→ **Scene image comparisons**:
———
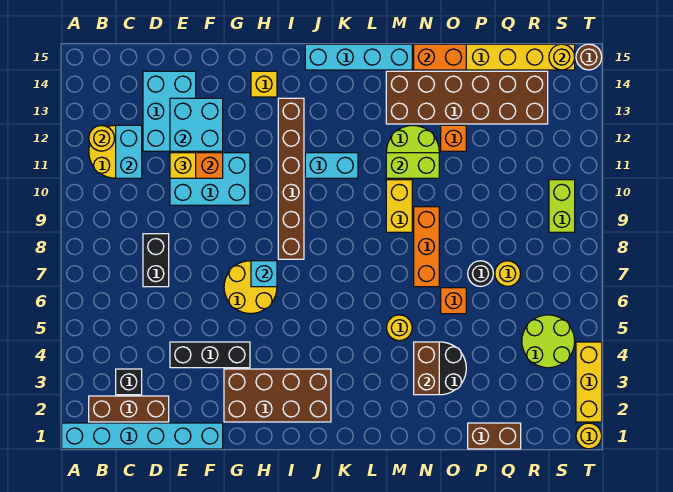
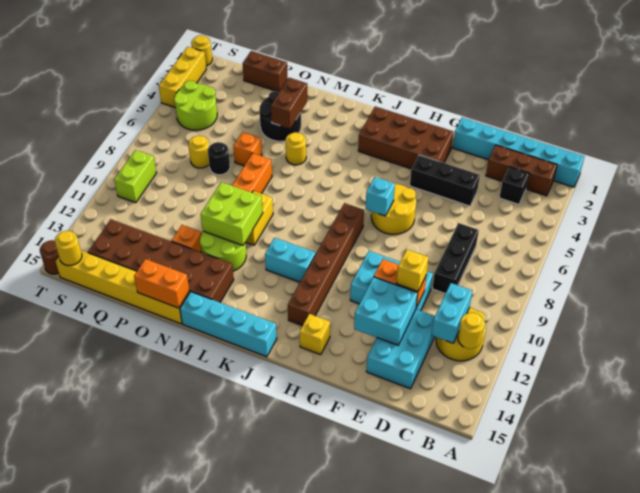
black brick D7:D8 level 1 -> black brick D7:D9 level 1
lime brick M11:N11 level 2 -> lime brick M10:N11 level 2

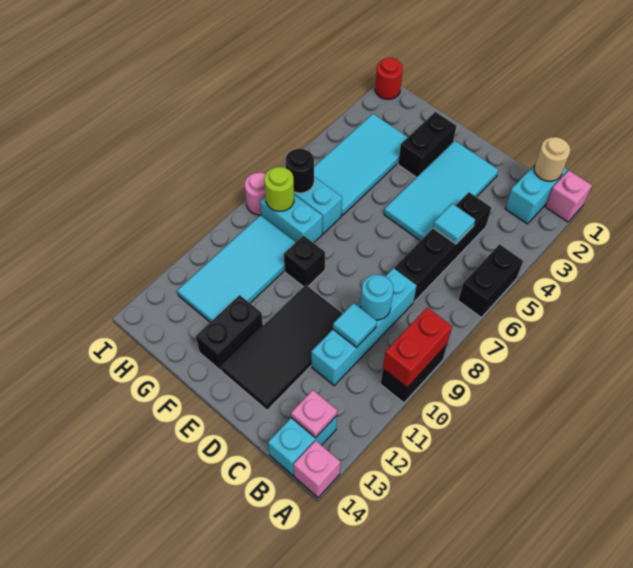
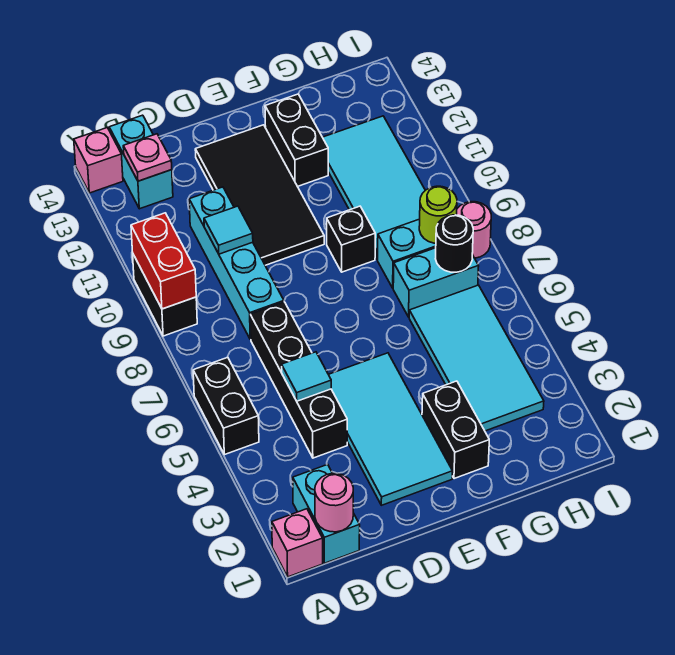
tan round brick B1 level 2 -> pink round brick B1 level 2
cyan round brick C9 level 2 -> none
red round brick I1 level 1 -> none

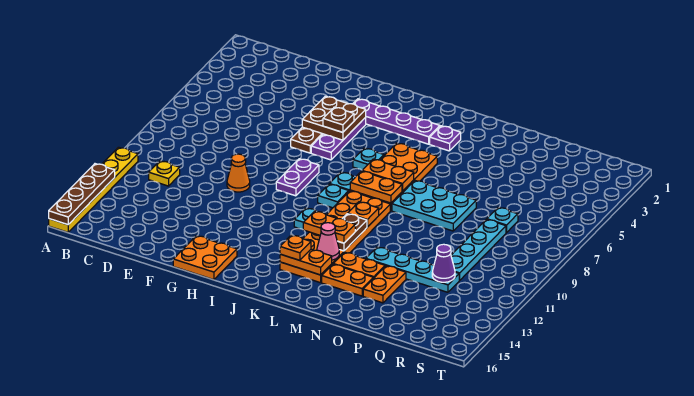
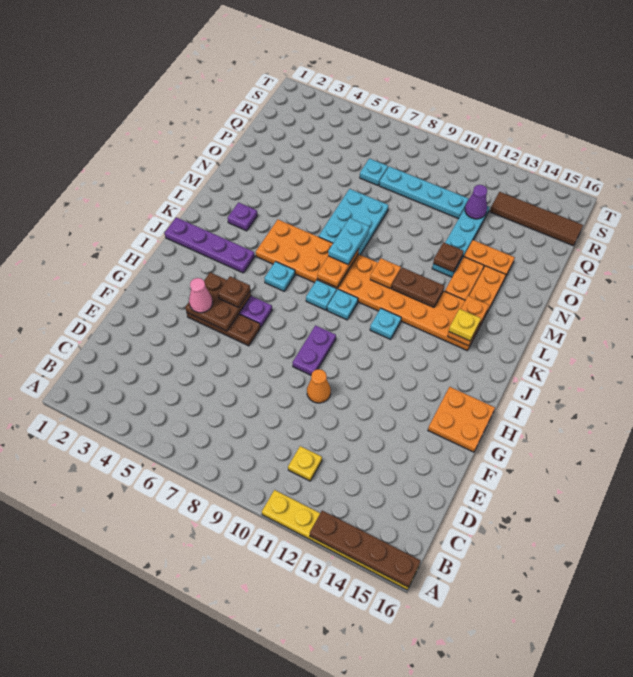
purple plate H3:K3 level 1 -> purple plate J1:J4 level 1
purple plate H8:H9 level 1 -> purple plate G9:H9 level 1
orange plate K7:L7 level 2 -> none
orange plate K12:L12 level 3 -> none
orange plate K14 level 3 -> yellow plate K14 level 3
none -> cyan plate L8:M8 level 3
pink cone L13 level 2 -> pink cone G4 level 3
none -> brown plate N12 level 2
none -> brown tile R13:R16 level 1

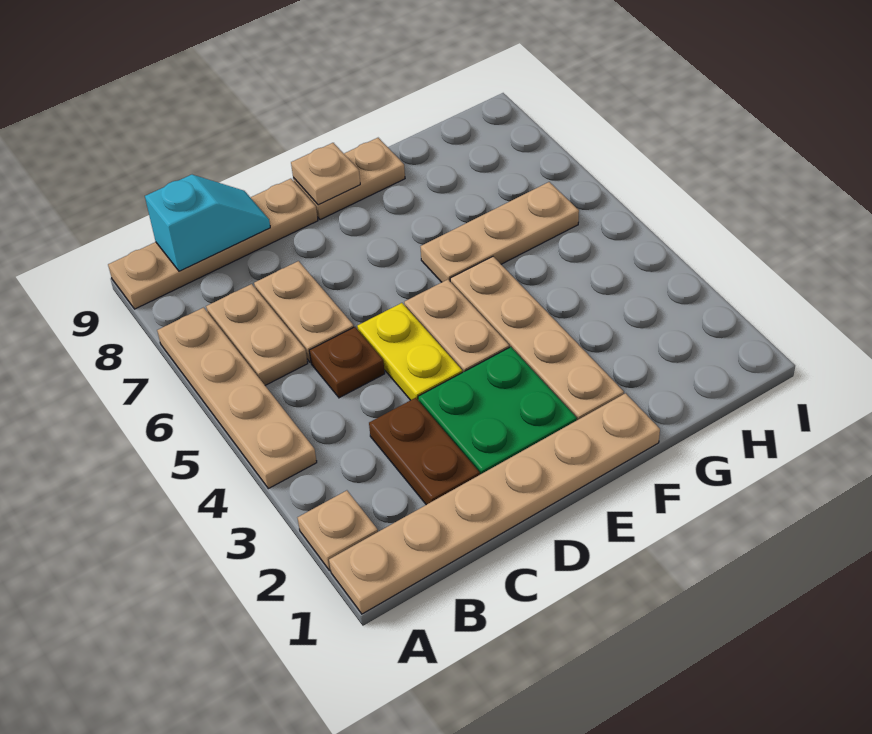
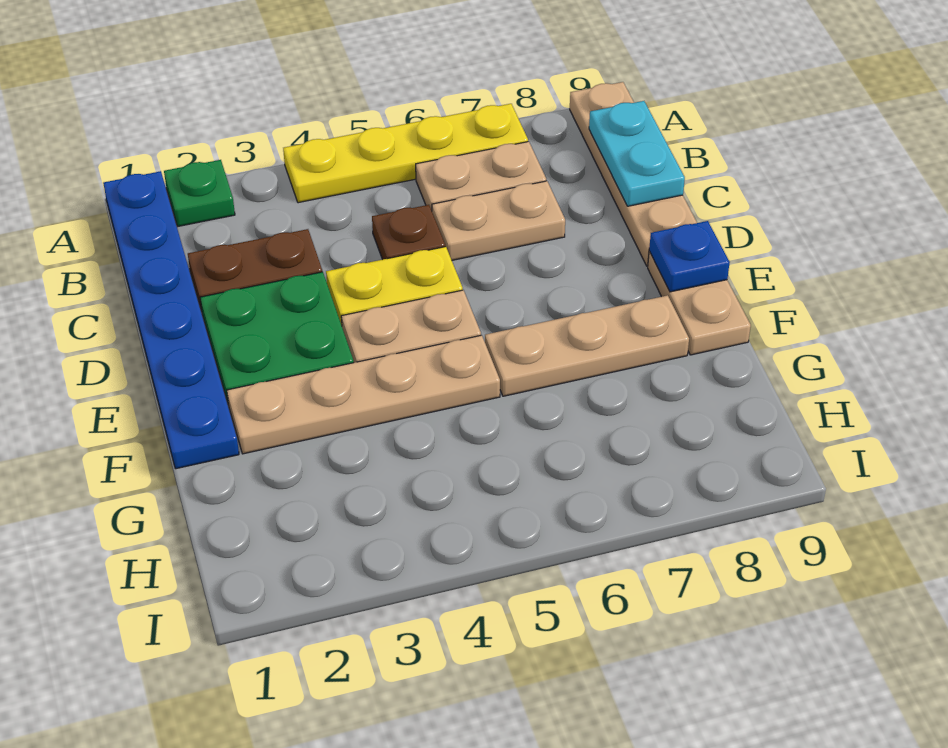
tan plate A1:F1 level 1 -> blue plate A1:F1 level 1
tan plate A2 level 1 -> green plate A2 level 1
tan plate A4:A7 level 1 -> yellow plate A4:A7 level 1
cyan slope B9:C9 level 2 top B -> cyan plate B9:C9 level 2
tan plate E9 level 2 -> blue plate E9 level 2
tan plate F6:H6 level 1 -> tan plate F6:F8 level 1

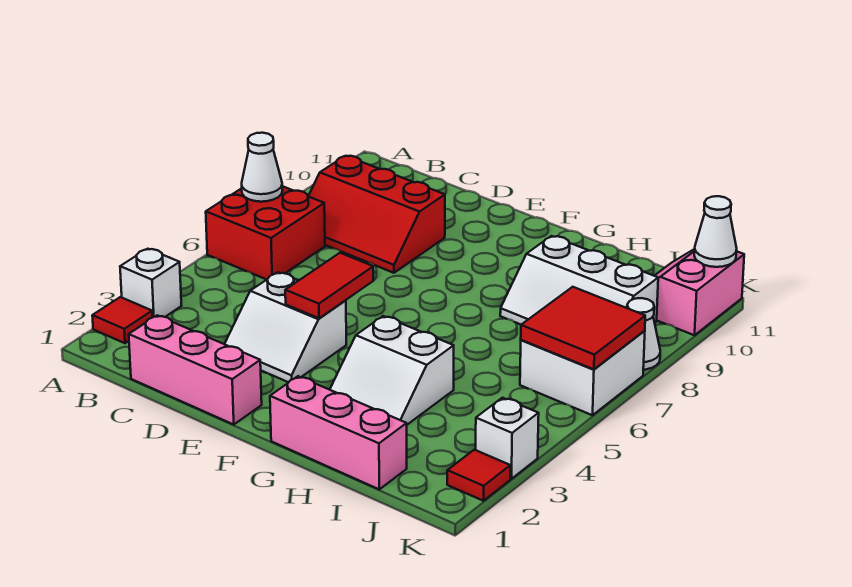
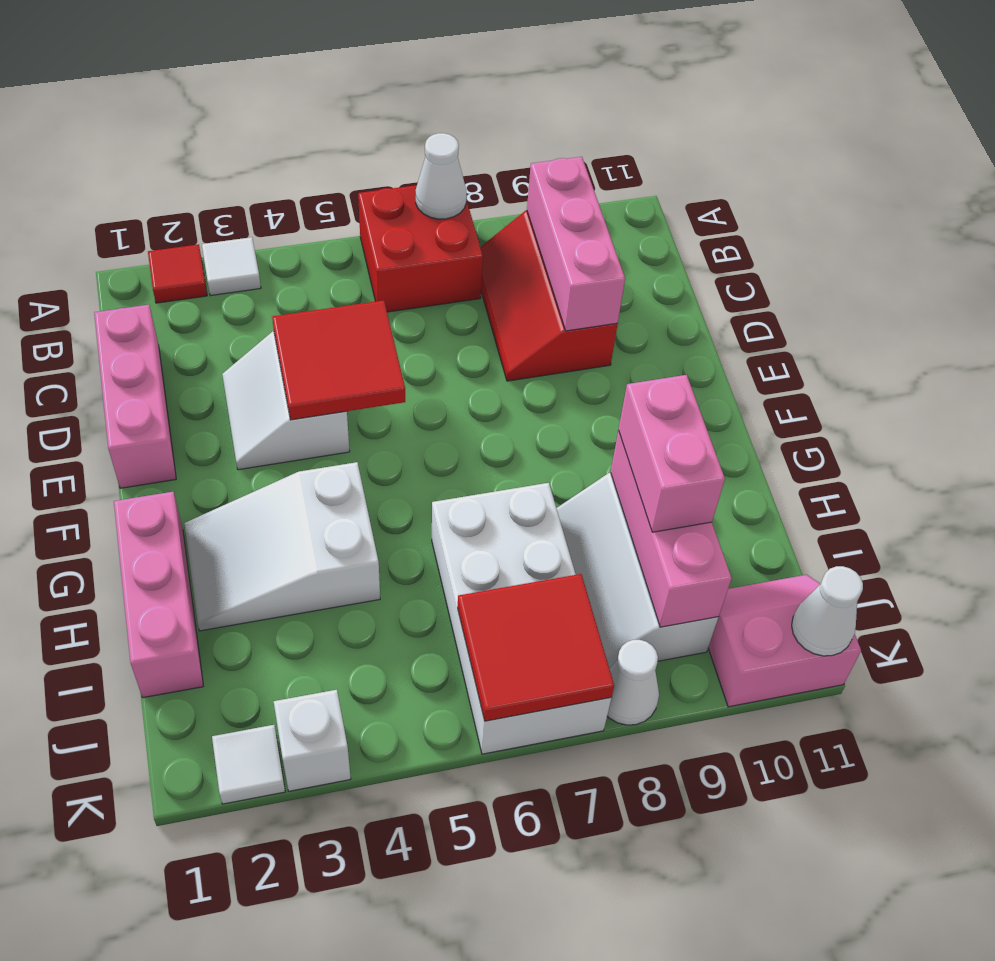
white brick A3 level 1 -> white tile A3 level 1
none -> pink brick B9:D9 level 2
red tile E4:E5 level 2 -> red tile D4:E5 level 2
white slope G3:H4 level 1 top 4 -> white slope G2:H4 level 1 top 4
none -> pink brick H9:J9 level 2
none -> pink brick H9:I9 level 3
white brick J6:K7 level 1 -> white brick H6:K7 level 1
red tile K2 level 1 -> white tile K2 level 1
———
→ **Exercise aim**:
Starting with the line that contains "white slope G3:H4", return each line through the last one of the data above, exactly as written and nothing more.

→ **Solution to the problem**:
white slope G3:H4 level 1 top 4 -> white slope G2:H4 level 1 top 4
none -> pink brick H9:J9 level 2
none -> pink brick H9:I9 level 3
white brick J6:K7 level 1 -> white brick H6:K7 level 1
red tile K2 level 1 -> white tile K2 level 1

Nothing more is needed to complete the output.